→ **INPUT FOR THIS TASK**:
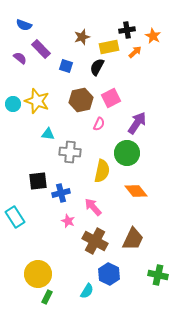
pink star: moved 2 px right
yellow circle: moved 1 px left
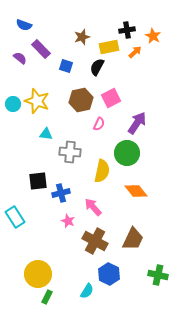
cyan triangle: moved 2 px left
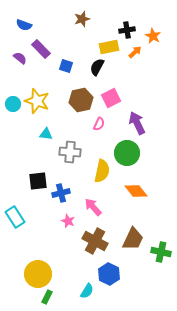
brown star: moved 18 px up
purple arrow: rotated 60 degrees counterclockwise
green cross: moved 3 px right, 23 px up
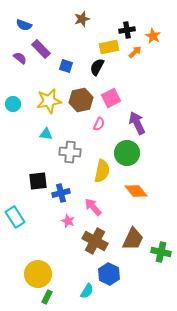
yellow star: moved 12 px right; rotated 30 degrees counterclockwise
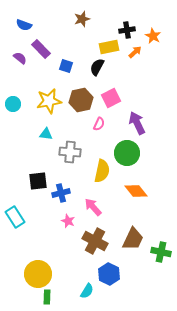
green rectangle: rotated 24 degrees counterclockwise
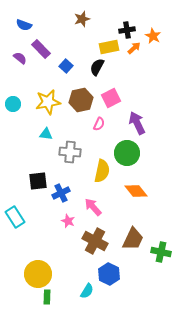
orange arrow: moved 1 px left, 4 px up
blue square: rotated 24 degrees clockwise
yellow star: moved 1 px left, 1 px down
blue cross: rotated 12 degrees counterclockwise
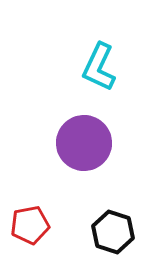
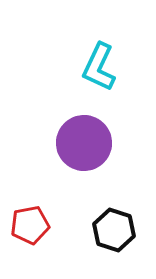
black hexagon: moved 1 px right, 2 px up
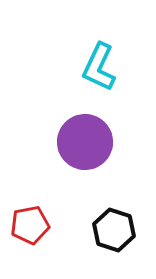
purple circle: moved 1 px right, 1 px up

→ **WHAT YOU WILL DO**:
Write out every line from the records above word for word, leaving out the pictures.

→ **TASK ANSWER**:
pink star: moved 2 px right
yellow circle: moved 1 px left
cyan triangle: moved 2 px left
brown star: moved 18 px up
purple arrow: rotated 60 degrees counterclockwise
green cross: moved 3 px right, 23 px up
yellow star: moved 12 px right; rotated 30 degrees counterclockwise
green rectangle: rotated 24 degrees counterclockwise
orange arrow: moved 1 px left, 4 px up
blue square: rotated 24 degrees clockwise
yellow star: moved 1 px left, 1 px down
blue cross: rotated 12 degrees counterclockwise
black hexagon: moved 1 px right, 2 px up
purple circle: moved 1 px right, 1 px up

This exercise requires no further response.